| Recorded data |
★ ★ ★
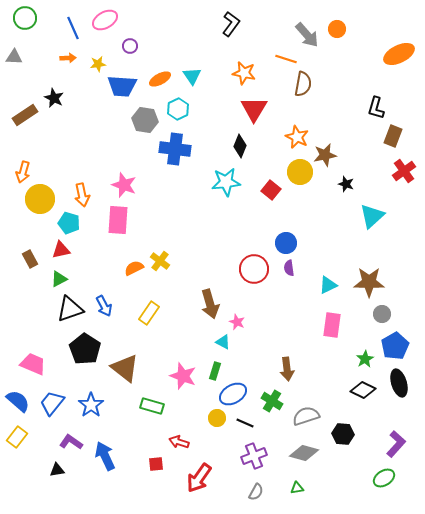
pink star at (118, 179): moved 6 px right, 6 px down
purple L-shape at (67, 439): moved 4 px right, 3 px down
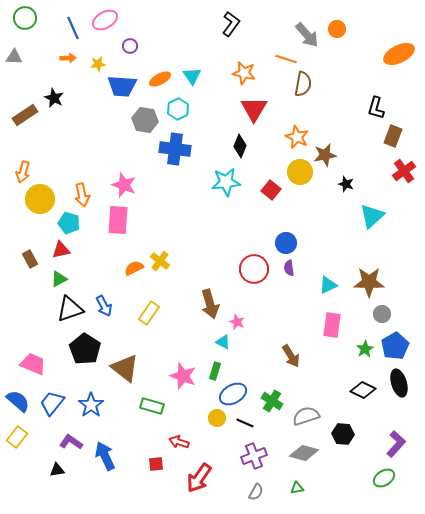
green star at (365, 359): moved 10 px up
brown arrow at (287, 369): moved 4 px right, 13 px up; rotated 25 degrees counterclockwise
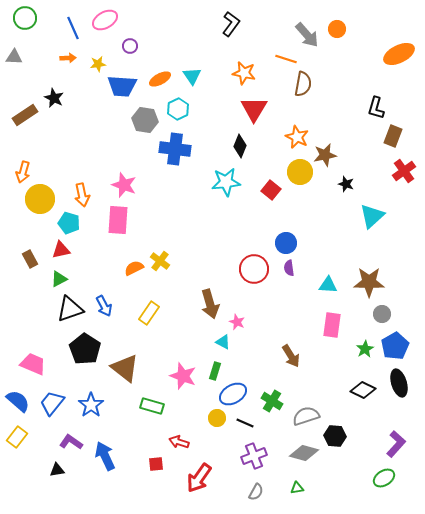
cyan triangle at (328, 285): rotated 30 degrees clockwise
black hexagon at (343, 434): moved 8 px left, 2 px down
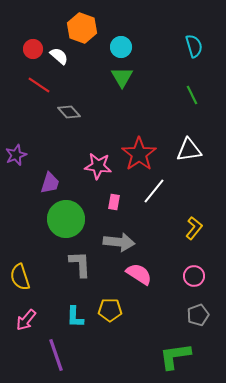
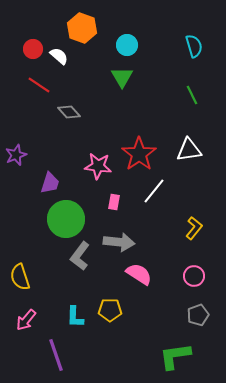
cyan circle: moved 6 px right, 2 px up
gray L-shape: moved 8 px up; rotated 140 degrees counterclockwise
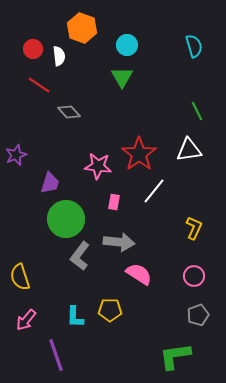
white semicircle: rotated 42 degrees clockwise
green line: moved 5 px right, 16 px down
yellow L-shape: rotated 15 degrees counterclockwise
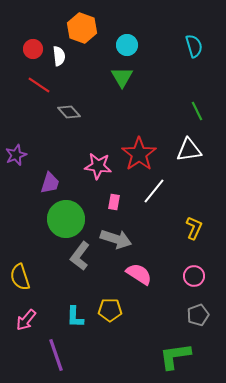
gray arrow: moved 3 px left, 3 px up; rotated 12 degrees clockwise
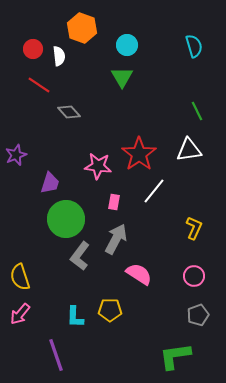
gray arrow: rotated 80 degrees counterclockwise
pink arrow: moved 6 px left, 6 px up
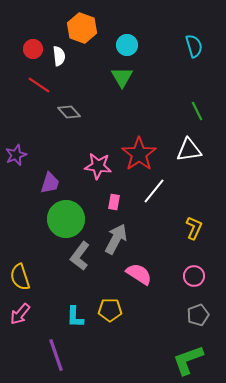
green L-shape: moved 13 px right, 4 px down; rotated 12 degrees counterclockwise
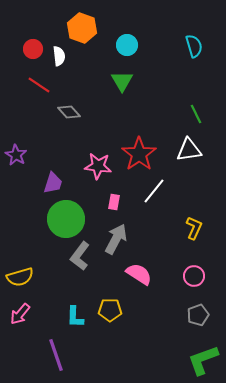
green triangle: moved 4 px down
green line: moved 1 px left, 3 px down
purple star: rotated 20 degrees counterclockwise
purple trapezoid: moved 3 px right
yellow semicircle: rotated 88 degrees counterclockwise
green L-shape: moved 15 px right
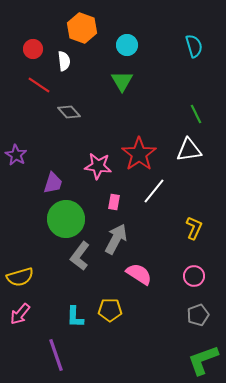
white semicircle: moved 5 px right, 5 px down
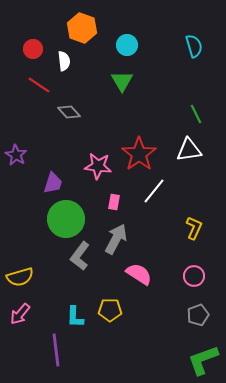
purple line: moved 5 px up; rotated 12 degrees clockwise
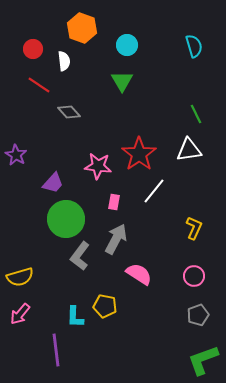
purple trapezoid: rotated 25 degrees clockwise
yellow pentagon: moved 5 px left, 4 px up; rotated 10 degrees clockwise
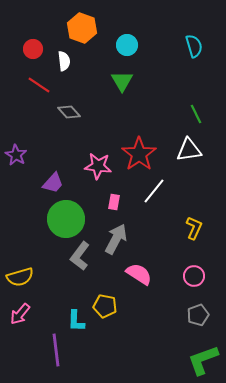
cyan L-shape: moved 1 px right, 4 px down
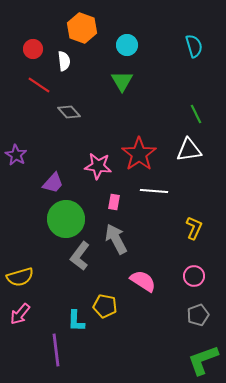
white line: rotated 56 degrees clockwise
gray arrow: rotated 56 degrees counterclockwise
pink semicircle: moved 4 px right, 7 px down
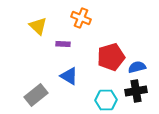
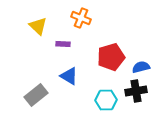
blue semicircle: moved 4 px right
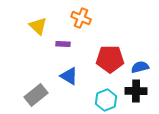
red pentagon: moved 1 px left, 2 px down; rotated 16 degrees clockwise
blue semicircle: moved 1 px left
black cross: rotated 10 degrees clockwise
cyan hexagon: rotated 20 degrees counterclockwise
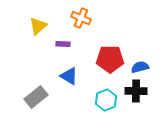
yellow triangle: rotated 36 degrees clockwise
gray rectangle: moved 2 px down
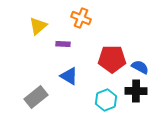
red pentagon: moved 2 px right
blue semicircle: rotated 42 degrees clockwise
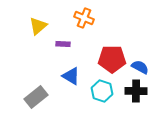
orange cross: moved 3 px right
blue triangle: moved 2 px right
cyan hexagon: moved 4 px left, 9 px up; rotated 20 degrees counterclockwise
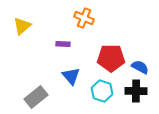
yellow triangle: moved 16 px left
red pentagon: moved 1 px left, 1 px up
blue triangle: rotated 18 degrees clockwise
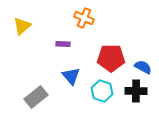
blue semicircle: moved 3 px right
★ ★ ★
| GIVEN TASK |
Copy these lines word for word, covering all the records, and omit the pictures from your copy.

| WRITTEN RESPONSE |
pink star at (118, 179): moved 6 px right, 6 px down
purple L-shape at (67, 439): moved 4 px right, 3 px down
green star at (365, 359): moved 10 px up
brown arrow at (287, 369): moved 4 px right, 13 px up; rotated 25 degrees counterclockwise
cyan triangle at (328, 285): rotated 30 degrees clockwise
black hexagon at (343, 434): moved 8 px left, 2 px down
cyan circle: moved 6 px right, 2 px up
gray L-shape: moved 8 px up; rotated 140 degrees counterclockwise
white semicircle: rotated 42 degrees clockwise
green line: moved 5 px right, 16 px down
yellow L-shape: rotated 15 degrees counterclockwise
gray arrow: moved 3 px left, 3 px up; rotated 12 degrees clockwise
gray arrow: rotated 80 degrees counterclockwise
pink arrow: moved 6 px left, 6 px up
green L-shape: moved 13 px right, 4 px down; rotated 12 degrees counterclockwise
green triangle: moved 4 px down
green line: moved 1 px left, 3 px down
purple star: rotated 20 degrees counterclockwise
purple trapezoid: moved 3 px right
yellow semicircle: rotated 88 degrees counterclockwise
green L-shape: moved 15 px right
white semicircle: moved 5 px right, 5 px down
purple line: moved 5 px up; rotated 12 degrees clockwise
purple trapezoid: rotated 25 degrees clockwise
yellow pentagon: moved 5 px left, 4 px up; rotated 10 degrees clockwise
cyan L-shape: moved 1 px right, 4 px down
white line: rotated 56 degrees clockwise
gray arrow: rotated 56 degrees counterclockwise
pink semicircle: moved 4 px right, 7 px down
blue semicircle: moved 4 px right
red pentagon: moved 1 px left, 2 px down; rotated 16 degrees clockwise
blue semicircle: moved 1 px left
black cross: rotated 10 degrees clockwise
cyan hexagon: rotated 20 degrees counterclockwise
yellow triangle: rotated 36 degrees clockwise
gray rectangle: moved 2 px down
red pentagon: moved 2 px right
blue semicircle: rotated 42 degrees clockwise
orange cross: moved 3 px right
blue triangle: moved 2 px right
cyan hexagon: moved 4 px left, 9 px up; rotated 20 degrees counterclockwise
yellow triangle: moved 16 px left
red pentagon: moved 1 px left, 1 px up
blue triangle: rotated 18 degrees clockwise
blue semicircle: moved 3 px right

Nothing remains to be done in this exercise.